Scan the entries below line by line and state how many lines contain the string "none", giving only the number.

= = = = = = =

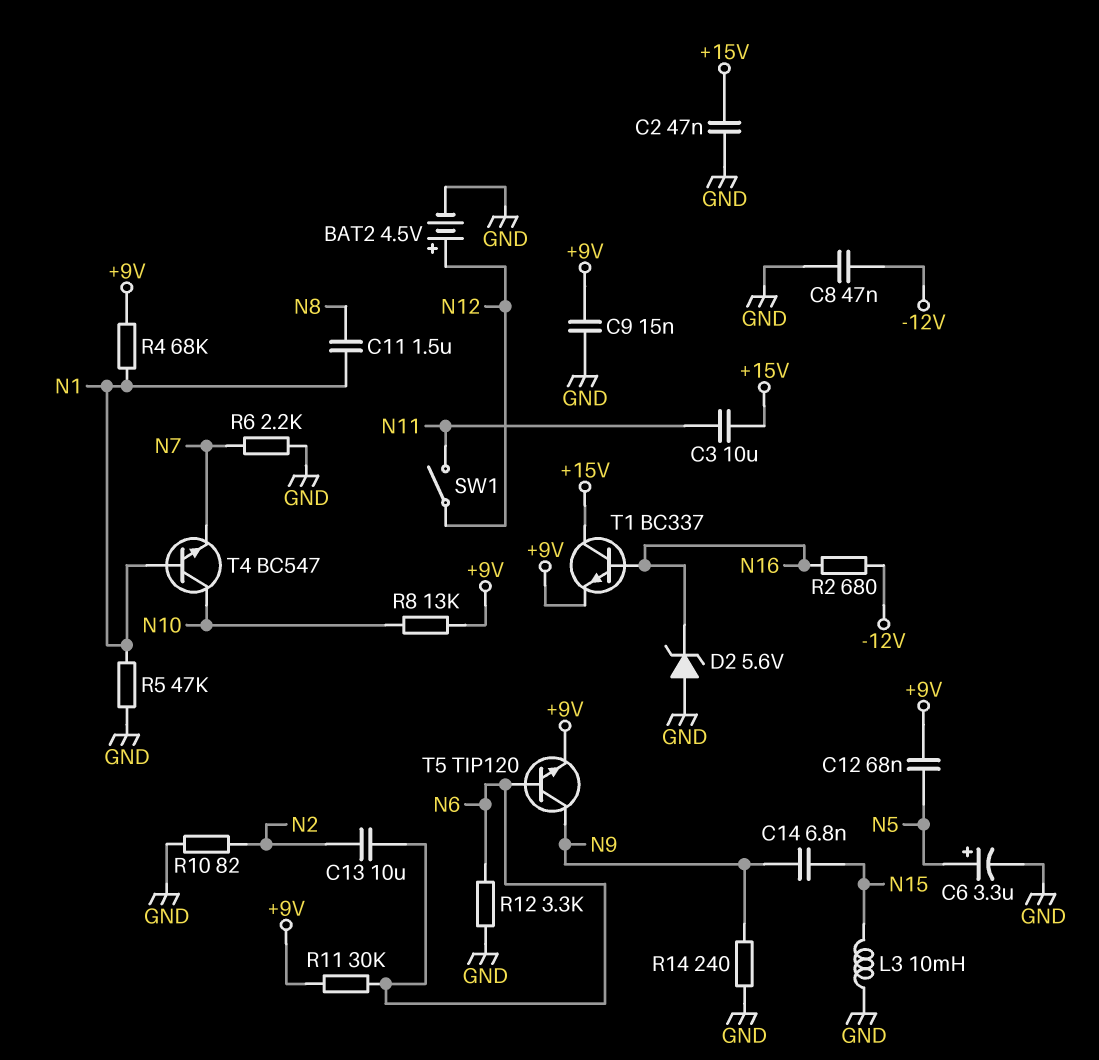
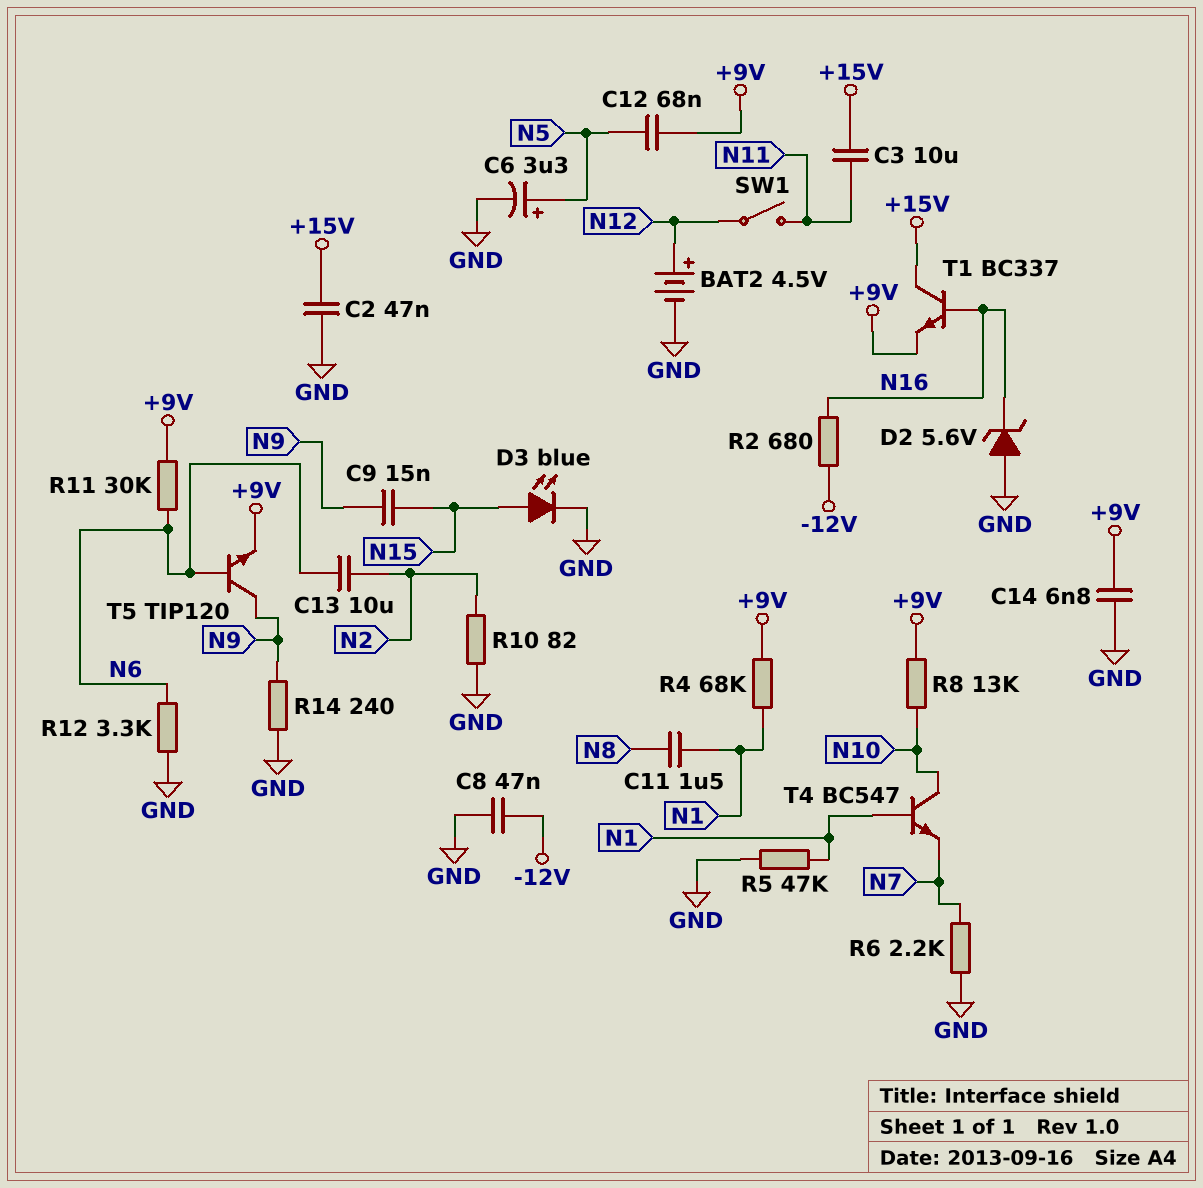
C9: 15nF (+9V, GND) -> 15nF (N9, N15)
C14: 6.8nF (N9, N15) -> 6.8nF (+9V, GND)
D3: none -> LED blue (A N15, K GND)
L3: 10mH (GND, N15) -> none

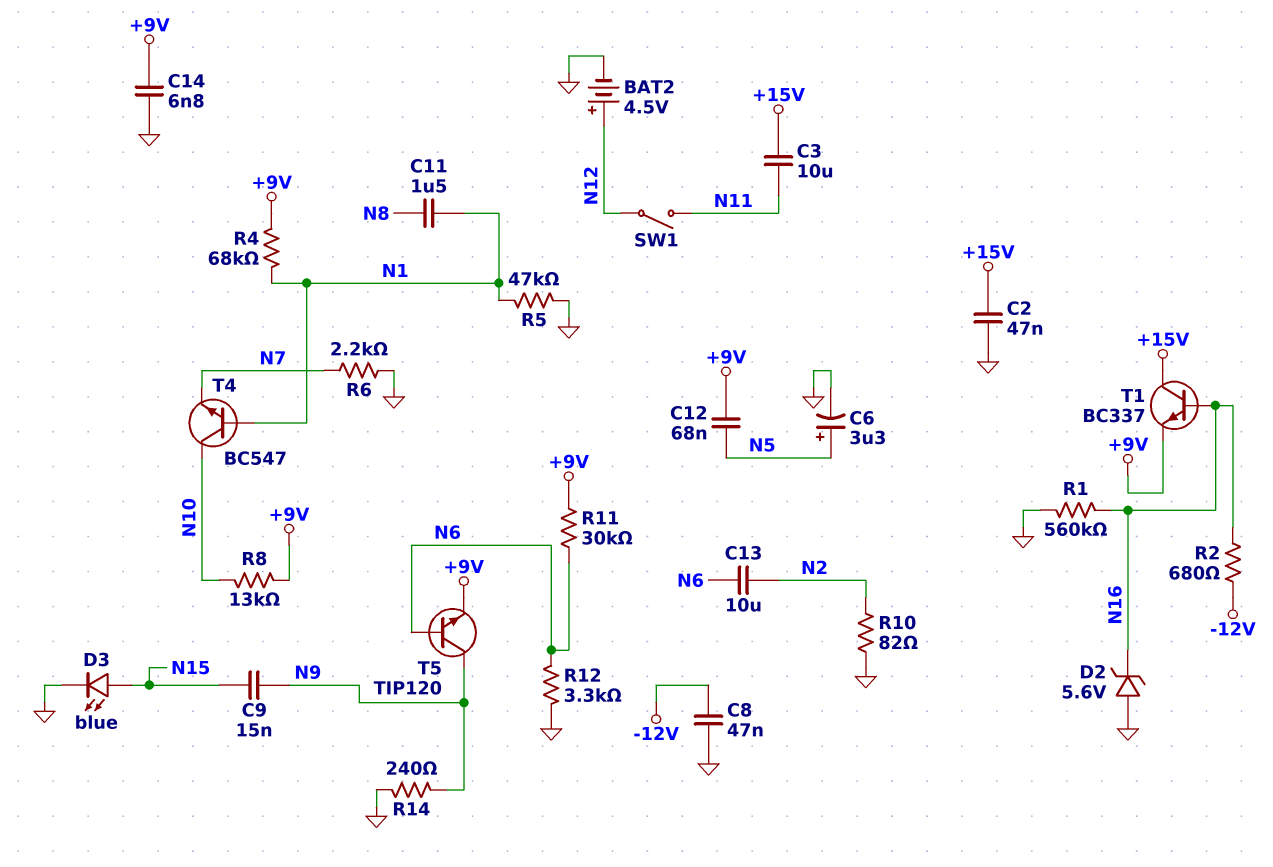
R1: none -> 560k (GND, N16)

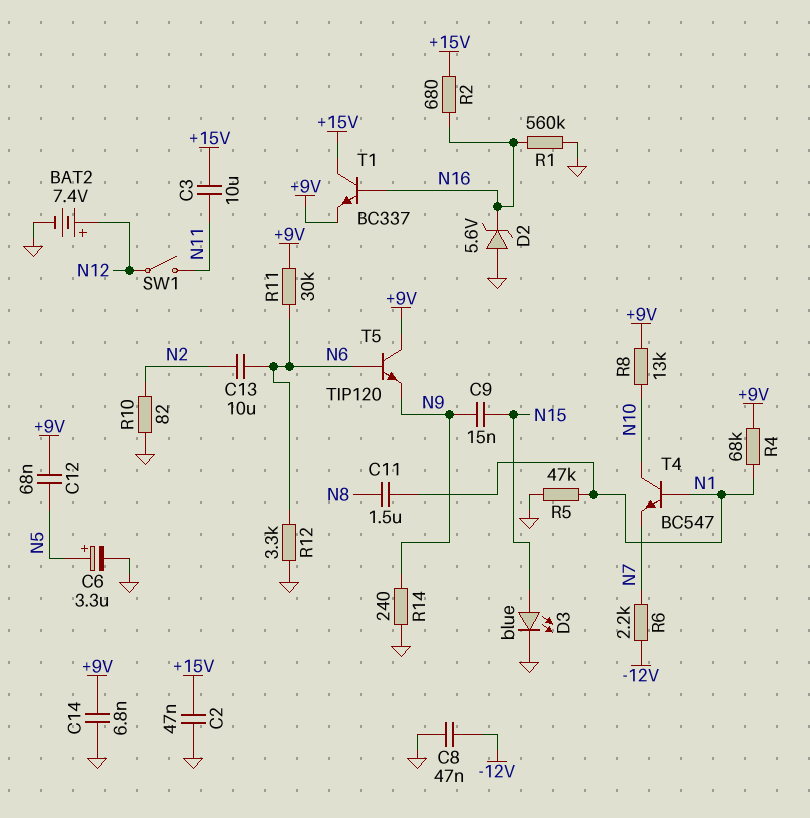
BAT2: 4.5V (plus N12, minus GND) -> 7.4V (plus N12, minus GND)
R2: 680 (-12V, N16) -> 680 (+15V, N16)
R6: 2.2k (GND, N7) -> 2.2k (-12V, N7)
T5: NPN TIP120 (B N6, C N9, E +9V) -> NPN TIP120 (B N6, C +9V, E N9)

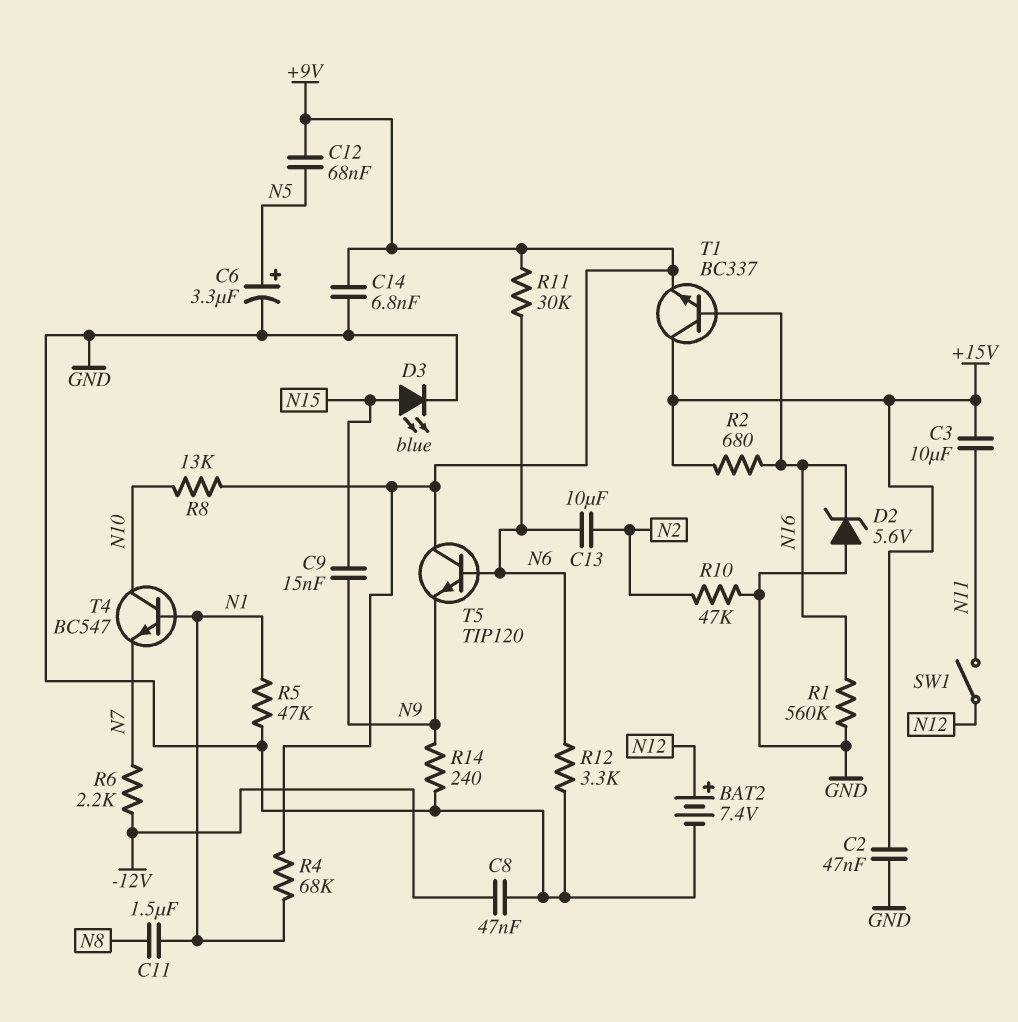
R10: 82 (GND, N2) -> 47k (GND, N2)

= = = = = = =

__Written reply__.
3